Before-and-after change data
▼

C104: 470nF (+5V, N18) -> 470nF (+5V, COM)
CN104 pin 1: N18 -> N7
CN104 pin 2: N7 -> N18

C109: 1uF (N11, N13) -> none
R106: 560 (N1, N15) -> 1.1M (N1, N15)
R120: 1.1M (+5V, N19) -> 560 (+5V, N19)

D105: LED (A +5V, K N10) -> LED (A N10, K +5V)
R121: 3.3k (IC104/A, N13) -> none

▲
▼

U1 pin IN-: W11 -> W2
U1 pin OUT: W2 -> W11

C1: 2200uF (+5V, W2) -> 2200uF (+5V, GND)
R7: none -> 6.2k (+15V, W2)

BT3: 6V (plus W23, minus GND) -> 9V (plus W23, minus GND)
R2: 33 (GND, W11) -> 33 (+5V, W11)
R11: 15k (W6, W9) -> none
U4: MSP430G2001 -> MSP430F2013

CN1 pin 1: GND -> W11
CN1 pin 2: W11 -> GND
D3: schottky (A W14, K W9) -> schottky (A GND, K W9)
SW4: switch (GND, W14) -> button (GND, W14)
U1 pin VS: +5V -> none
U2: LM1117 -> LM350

▲
▼

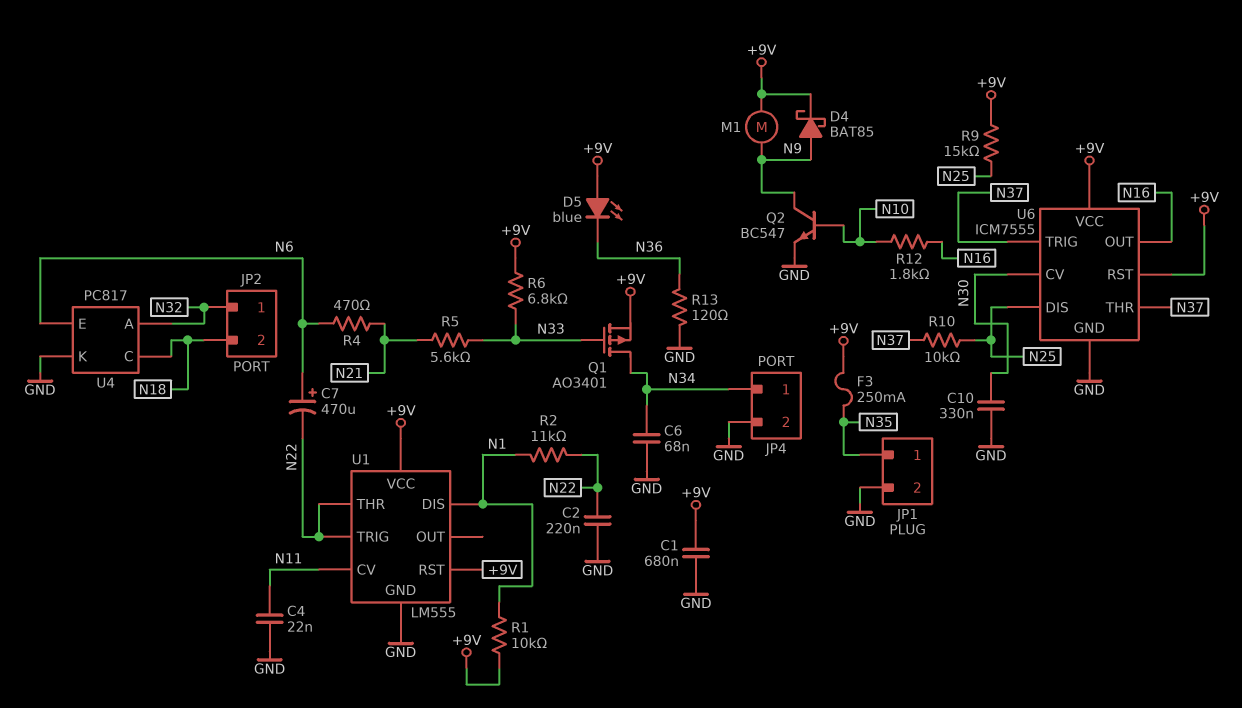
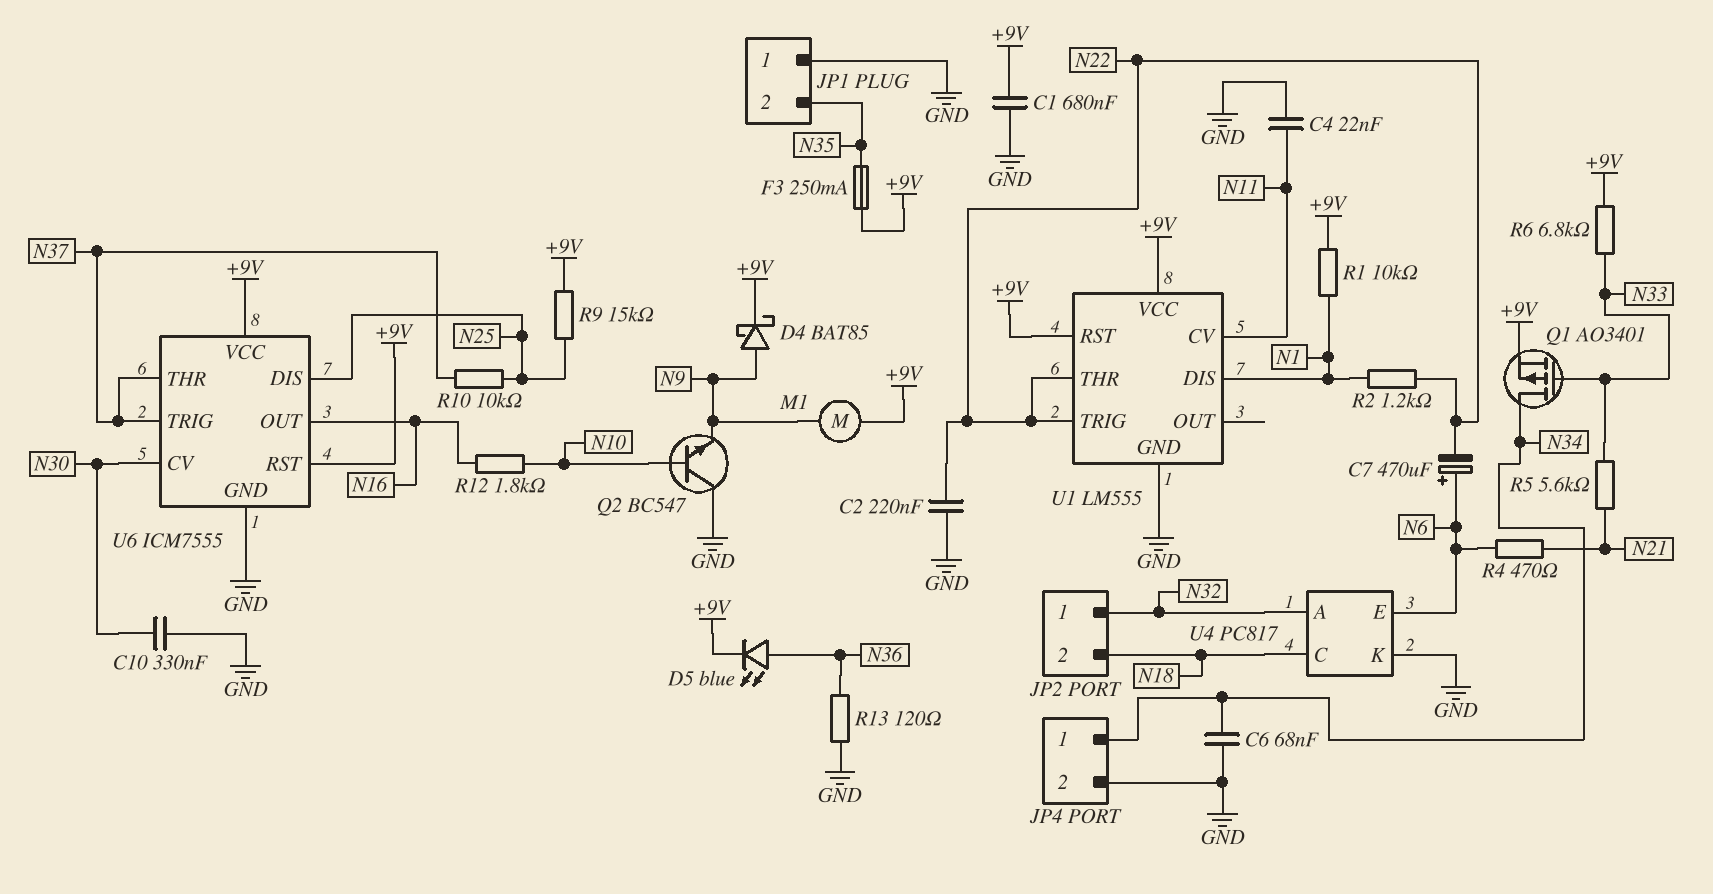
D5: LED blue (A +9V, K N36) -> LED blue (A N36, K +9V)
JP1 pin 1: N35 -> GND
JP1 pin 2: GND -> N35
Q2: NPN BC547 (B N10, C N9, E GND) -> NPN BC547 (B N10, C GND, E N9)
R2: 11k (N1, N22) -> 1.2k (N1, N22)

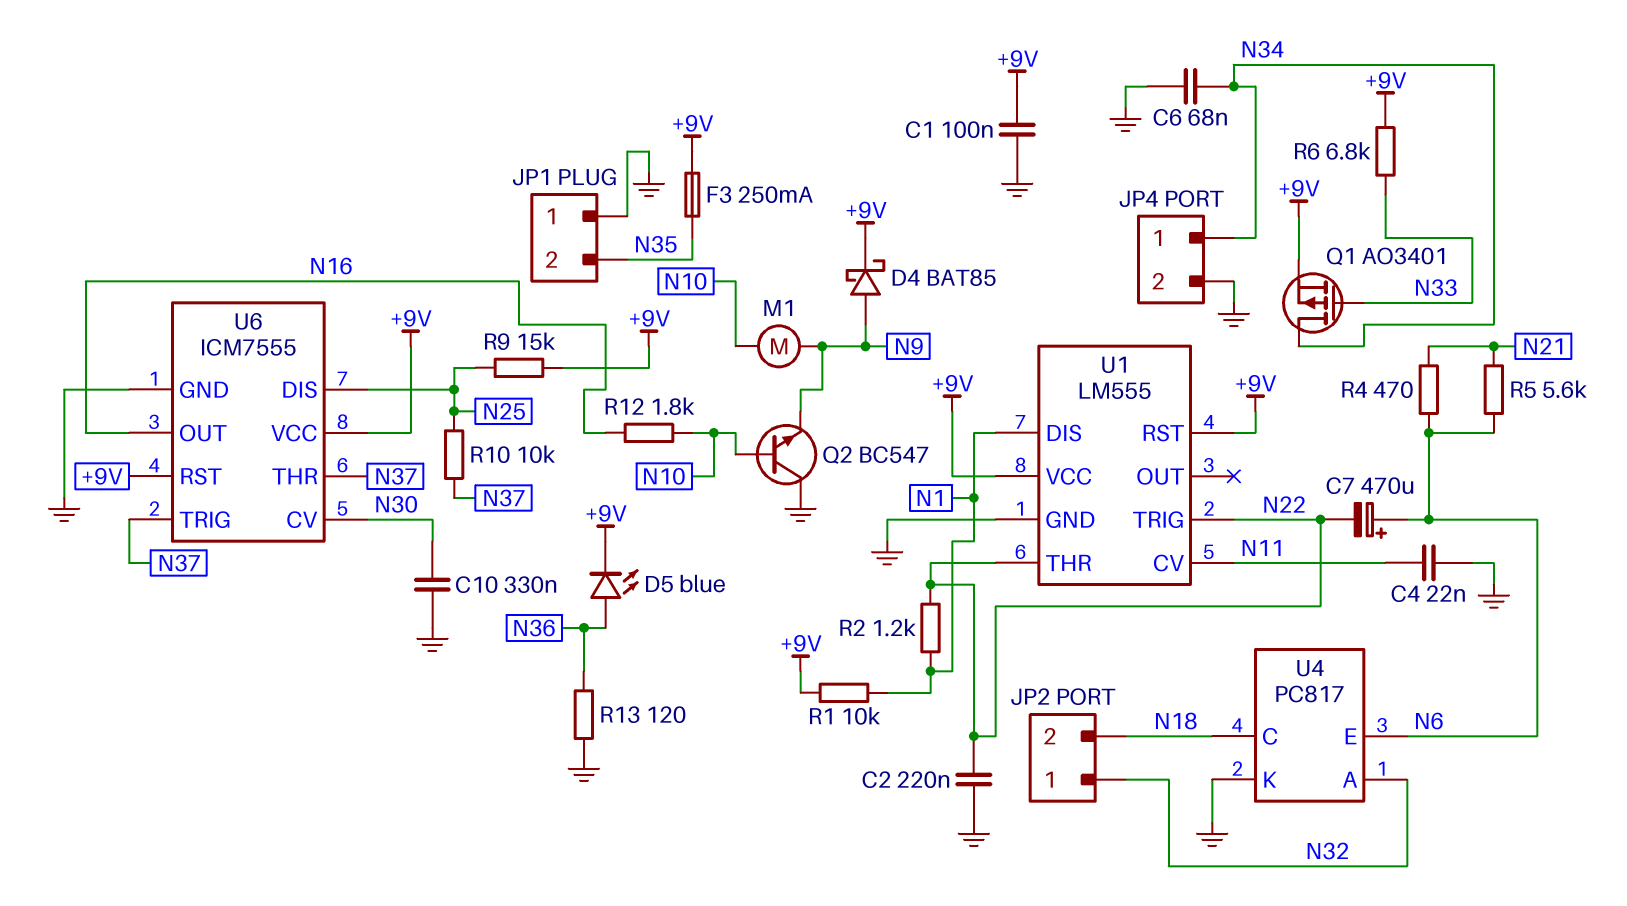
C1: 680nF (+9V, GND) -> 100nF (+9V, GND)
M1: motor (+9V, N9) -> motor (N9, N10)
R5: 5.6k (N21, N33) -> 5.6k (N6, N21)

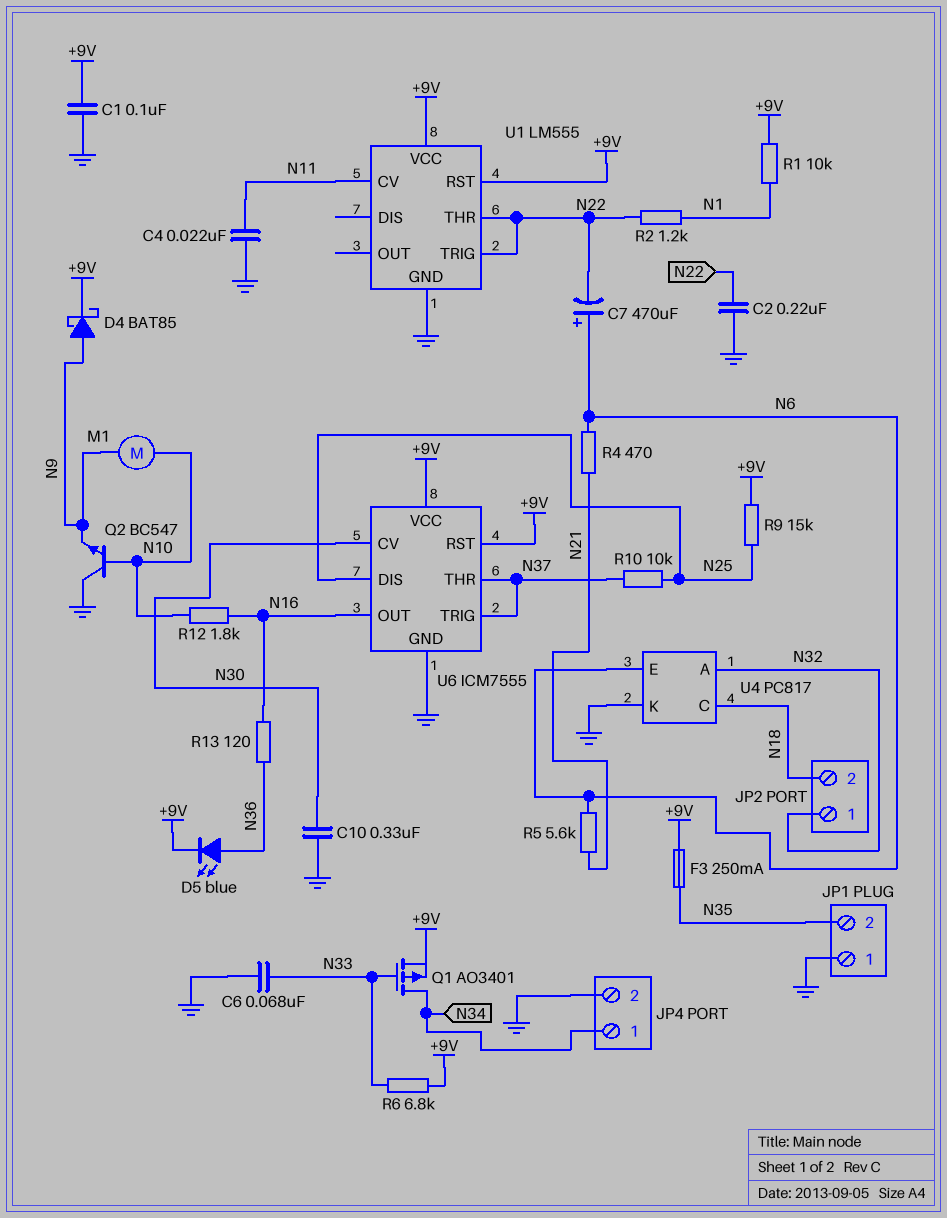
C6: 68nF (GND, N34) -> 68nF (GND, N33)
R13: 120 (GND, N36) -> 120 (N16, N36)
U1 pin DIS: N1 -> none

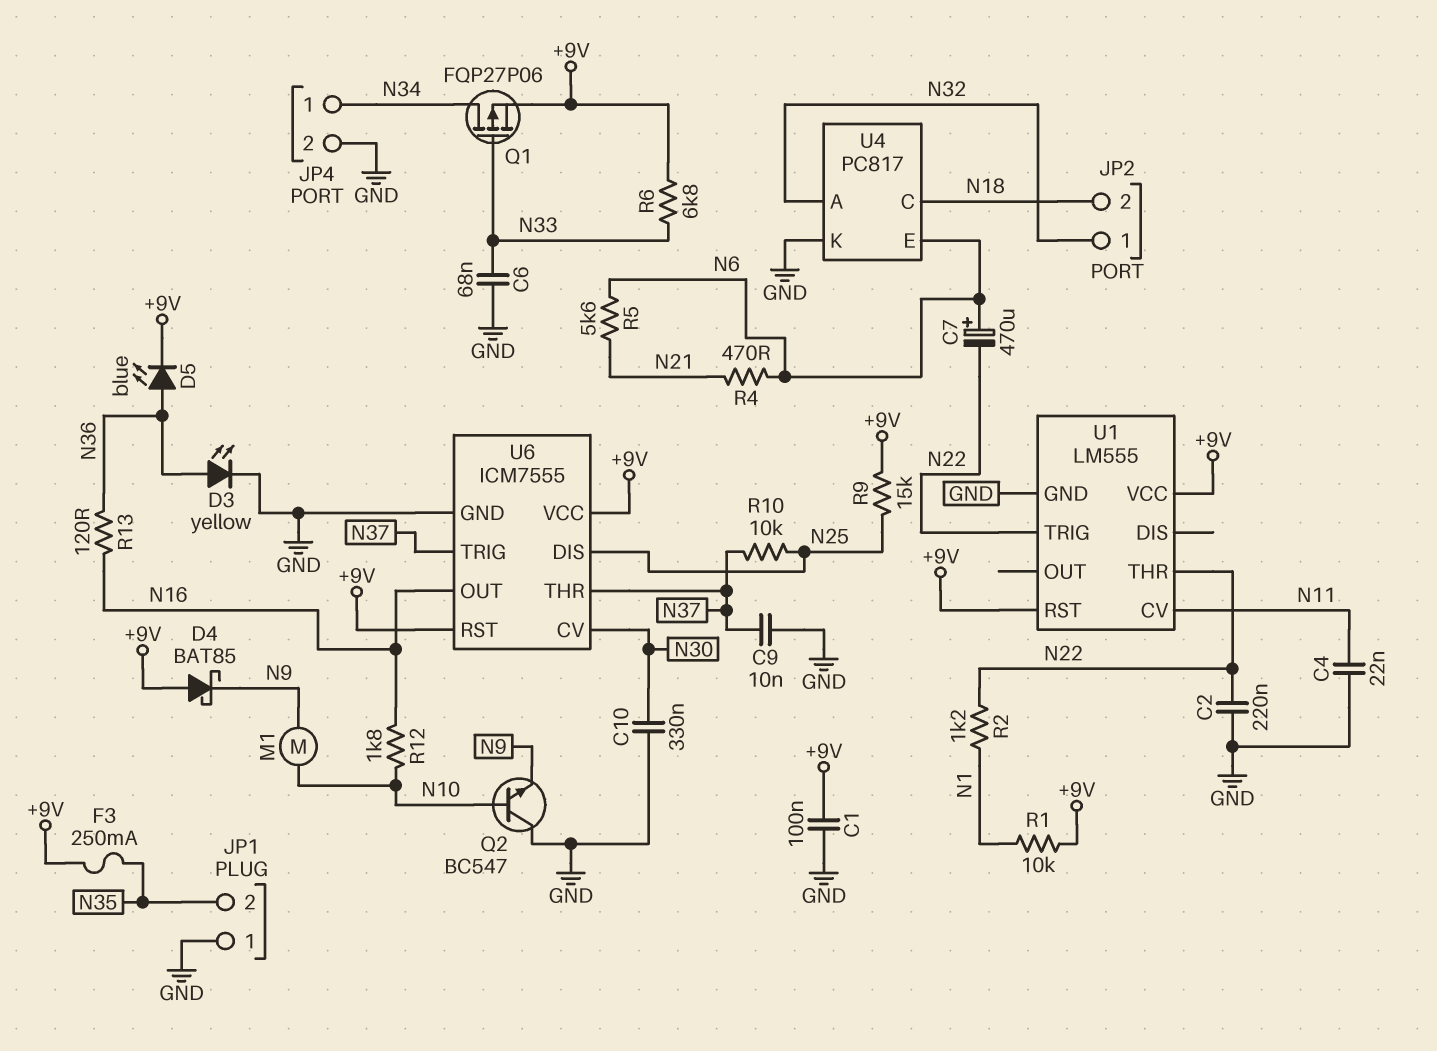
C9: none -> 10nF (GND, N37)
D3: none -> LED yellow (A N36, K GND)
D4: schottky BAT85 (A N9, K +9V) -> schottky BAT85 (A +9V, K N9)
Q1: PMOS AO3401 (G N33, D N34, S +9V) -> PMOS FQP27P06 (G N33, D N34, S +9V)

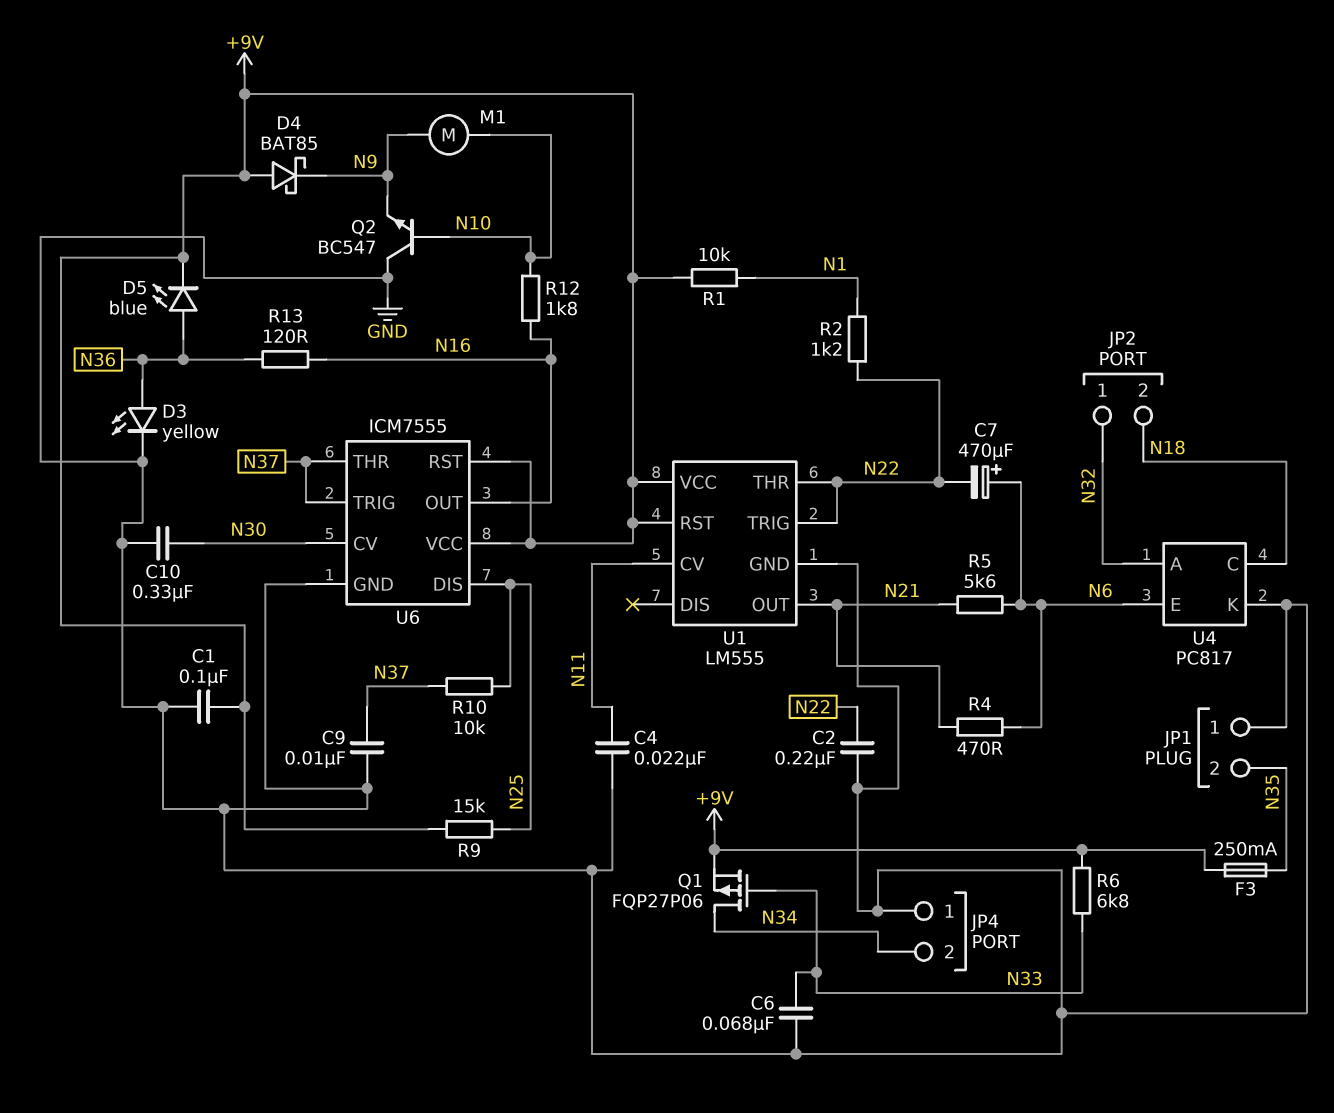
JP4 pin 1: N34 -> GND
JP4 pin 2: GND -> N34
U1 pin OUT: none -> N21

▲

**Task details**
In the entries above, find the line holding "C1: 2200uF (+5V, W2) -> 2200uF (+5V, GND)" and the line holding "U2: LM1117 -> LM350", then retype exactly those two lines and every line between them, and nothing else.

**Result of the exercise**
C1: 2200uF (+5V, W2) -> 2200uF (+5V, GND)
R7: none -> 6.2k (+15V, W2)

BT3: 6V (plus W23, minus GND) -> 9V (plus W23, minus GND)
R2: 33 (GND, W11) -> 33 (+5V, W11)
R11: 15k (W6, W9) -> none
U4: MSP430G2001 -> MSP430F2013

CN1 pin 1: GND -> W11
CN1 pin 2: W11 -> GND
D3: schottky (A W14, K W9) -> schottky (A GND, K W9)
SW4: switch (GND, W14) -> button (GND, W14)
U1 pin VS: +5V -> none
U2: LM1117 -> LM350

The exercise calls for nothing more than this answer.